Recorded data
# # # # # # #

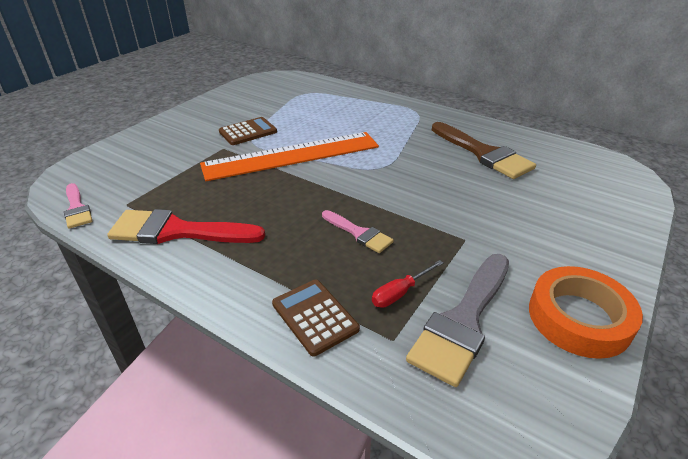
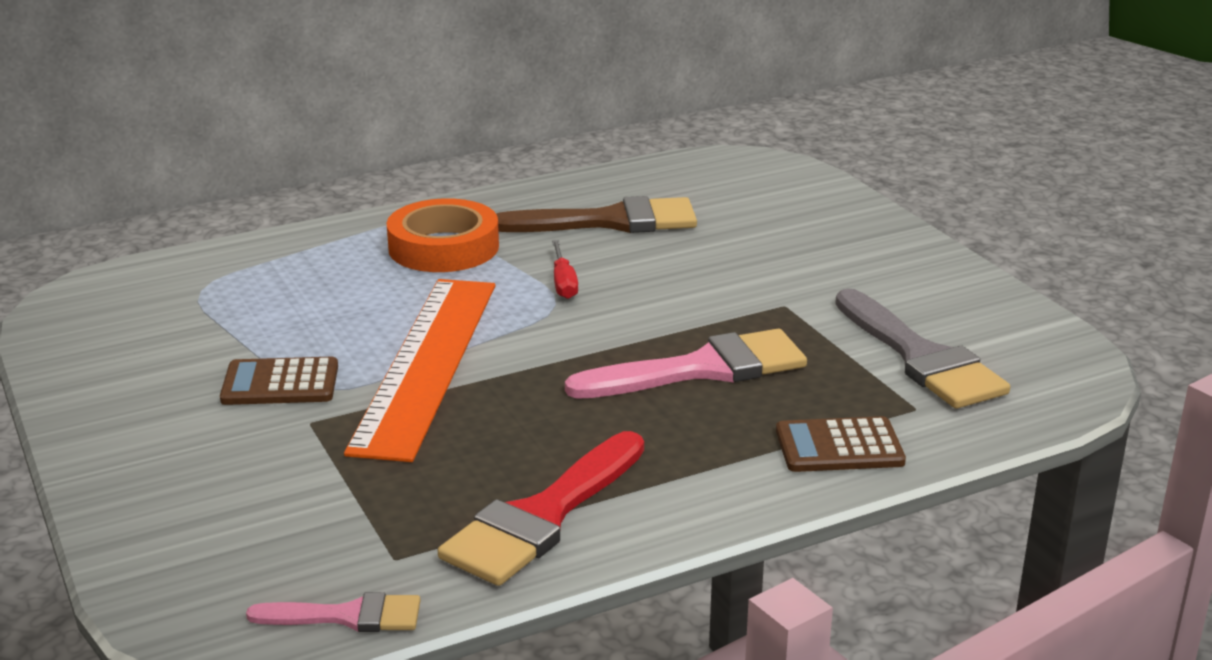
camera: 60 degrees left, 10 degrees down
(248, 132) = (280, 383): brown calculator -> brown calculator turned 90 degrees counterclockwise
(359, 233) = (702, 369): pink brush -> pink brush, size x1.81
(400, 293) = (844, 379): red screwdriver -> red screwdriver (563, 283)
(579, 318) = (964, 295): orange tape -> orange tape (443, 247)

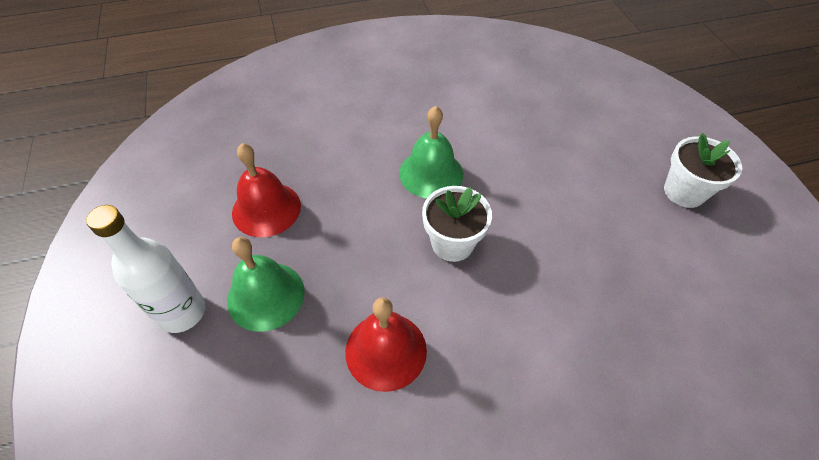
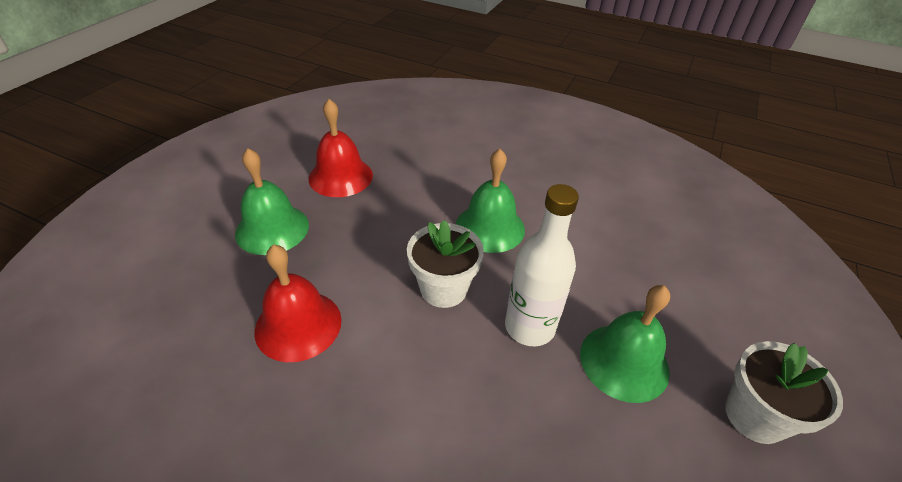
camera: 40 degrees right, 10 degrees down
(182, 312) = (216, 203): white bottle -> white bottle (529, 327)
(600, 210) = (624, 361): none -> green bell

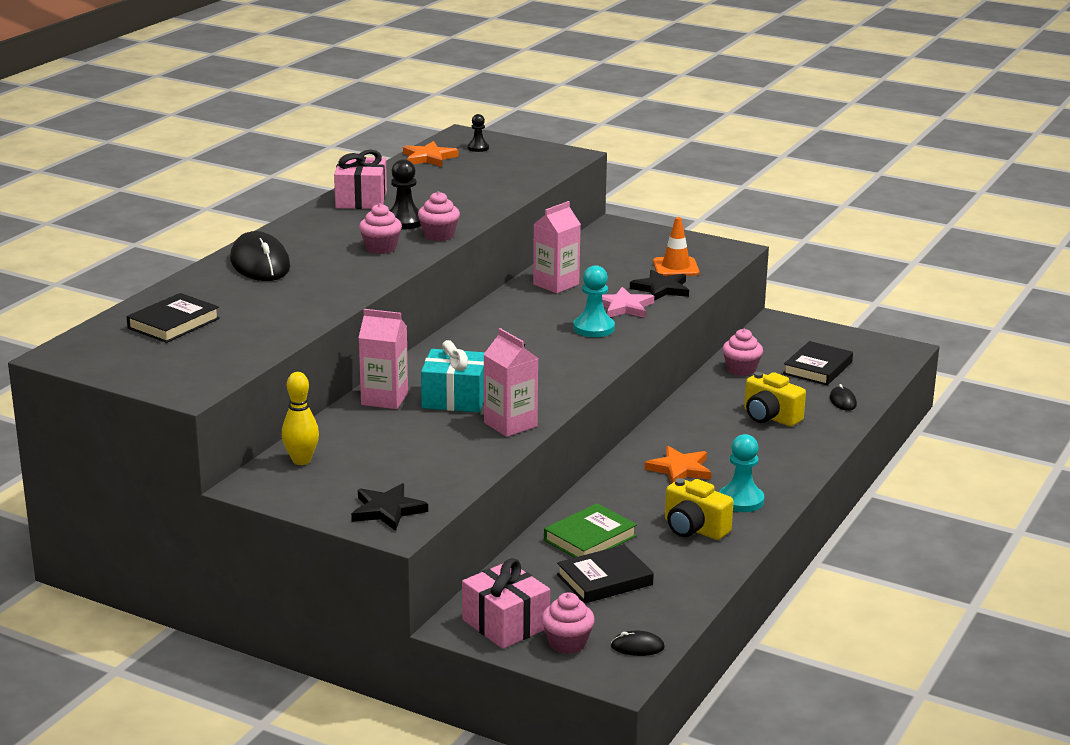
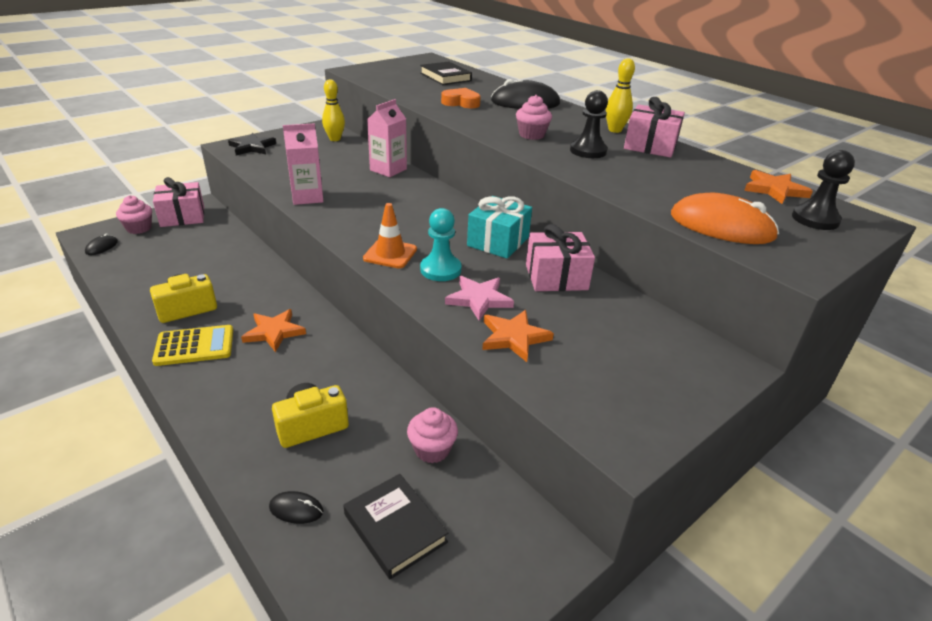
camera: 110 degrees right, 10 degrees up
(294, 295) = (461, 103): none -> orange heart
(324, 215) = (615, 130): none -> yellow bowling pin
(439, 235) = (548, 156): pink cupcake -> none
(455, 398) = (365, 189): turquoise gift -> turquoise gift (498, 242)
(478, 148) = (815, 219): black pawn -> black pawn, size x1.67
(526, 173) = (721, 226): none -> orange mouse
(556, 284) = (556, 277): pink carton -> pink gift
(590, 538) = (230, 264): green book -> none
(604, 580) = (178, 256): black book -> none
(661, 289) = (514, 337): black star -> orange star
(676, 267) = (574, 369): orange traffic cone -> orange traffic cone (390, 254)
(741, 500) = (194, 346): turquoise pawn -> yellow calculator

# # # # # # #

Would you copy the lines above exactly, starting with the one that has "(359, 233) = (702, 369): pink" and ending with the one that has "(478, 148) = (815, 219): black", both included, without the pictures?

-- EXERCISE SOLUTION --
(359, 233) = (702, 369): pink brush -> pink brush, size x1.81
(400, 293) = (844, 379): red screwdriver -> red screwdriver (563, 283)
(579, 318) = (964, 295): orange tape -> orange tape (443, 247)

camera: 40 degrees right, 10 degrees down
(182, 312) = (216, 203): white bottle -> white bottle (529, 327)
(600, 210) = (624, 361): none -> green bell

camera: 110 degrees right, 10 degrees up
(294, 295) = (461, 103): none -> orange heart
(324, 215) = (615, 130): none -> yellow bowling pin
(439, 235) = (548, 156): pink cupcake -> none
(455, 398) = (365, 189): turquoise gift -> turquoise gift (498, 242)
(478, 148) = (815, 219): black pawn -> black pawn, size x1.67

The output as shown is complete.